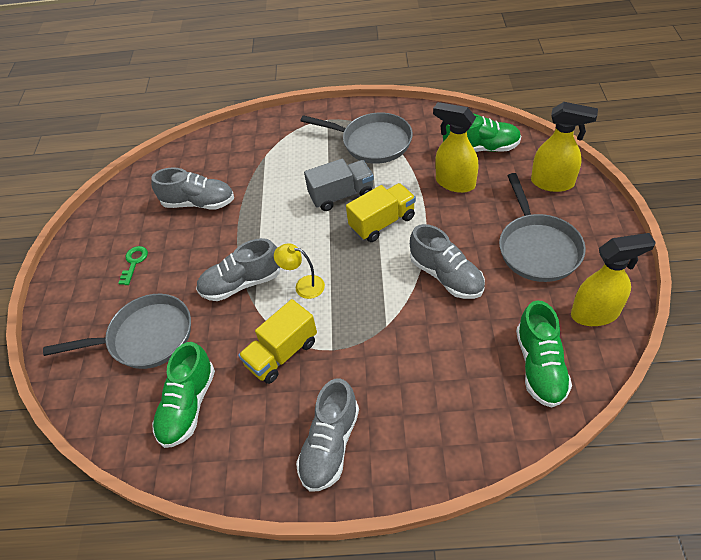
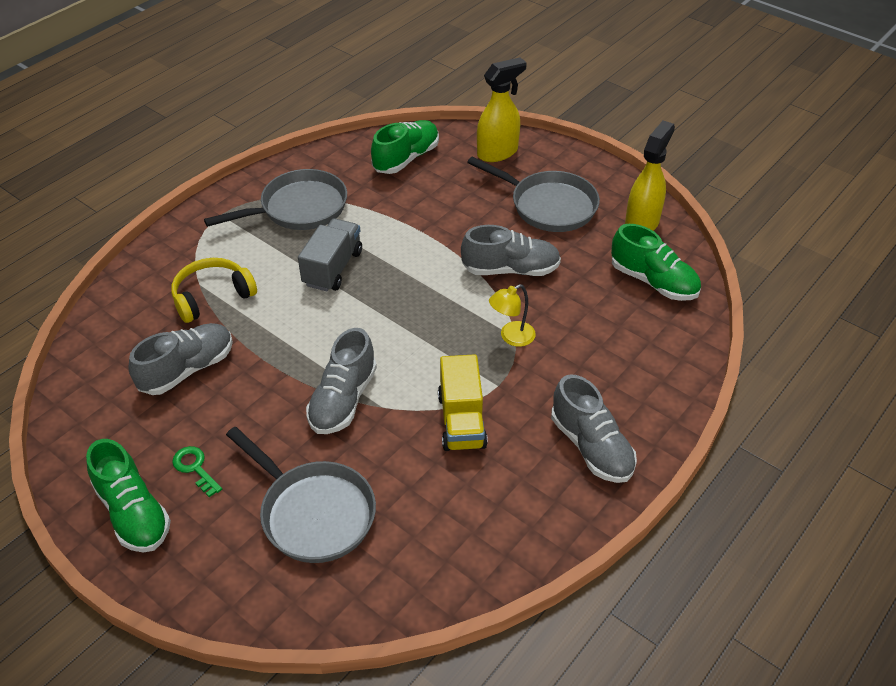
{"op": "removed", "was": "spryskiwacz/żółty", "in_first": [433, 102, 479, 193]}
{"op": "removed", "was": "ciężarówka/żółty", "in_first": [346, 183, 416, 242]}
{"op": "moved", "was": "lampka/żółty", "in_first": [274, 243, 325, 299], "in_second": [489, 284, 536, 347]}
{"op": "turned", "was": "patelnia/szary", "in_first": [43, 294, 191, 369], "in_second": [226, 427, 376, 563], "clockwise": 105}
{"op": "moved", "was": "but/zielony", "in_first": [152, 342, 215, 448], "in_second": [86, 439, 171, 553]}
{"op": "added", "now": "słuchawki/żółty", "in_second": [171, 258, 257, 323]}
------------------------------------
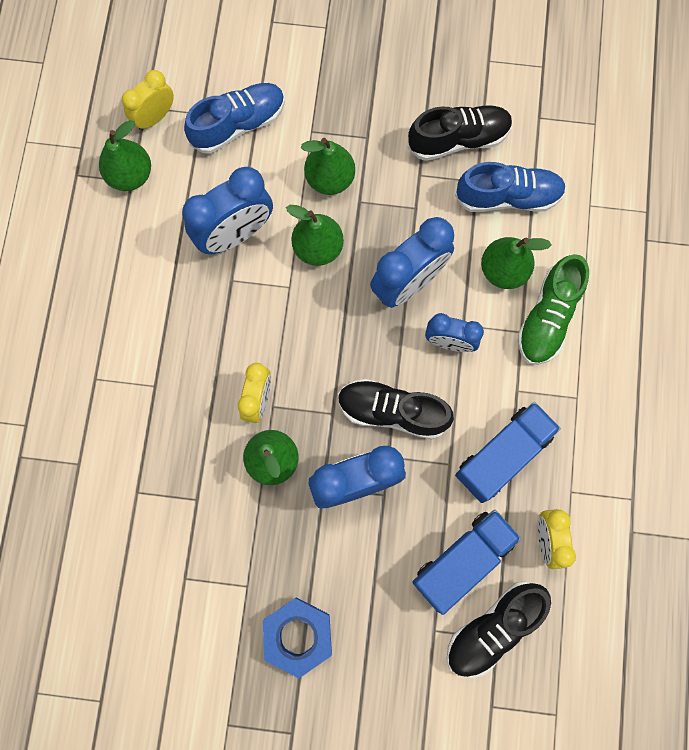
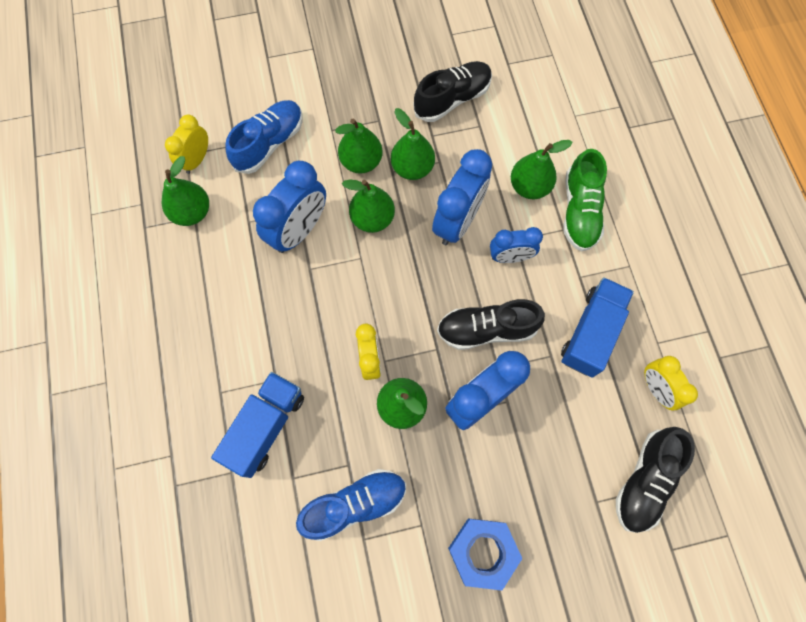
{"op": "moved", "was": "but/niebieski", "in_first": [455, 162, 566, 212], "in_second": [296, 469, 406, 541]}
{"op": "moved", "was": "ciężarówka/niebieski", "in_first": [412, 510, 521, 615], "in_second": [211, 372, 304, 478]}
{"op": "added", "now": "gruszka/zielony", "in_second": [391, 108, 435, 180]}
------------------------------------
[Task directions]:
Would you copy each line of the records that contains "zielony"?

[Finished exercise]:
{"op": "moved", "was": "but/zielony", "in_first": [152, 342, 215, 448], "in_second": [86, 439, 171, 553]}
{"op": "added", "now": "gruszka/zielony", "in_second": [391, 108, 435, 180]}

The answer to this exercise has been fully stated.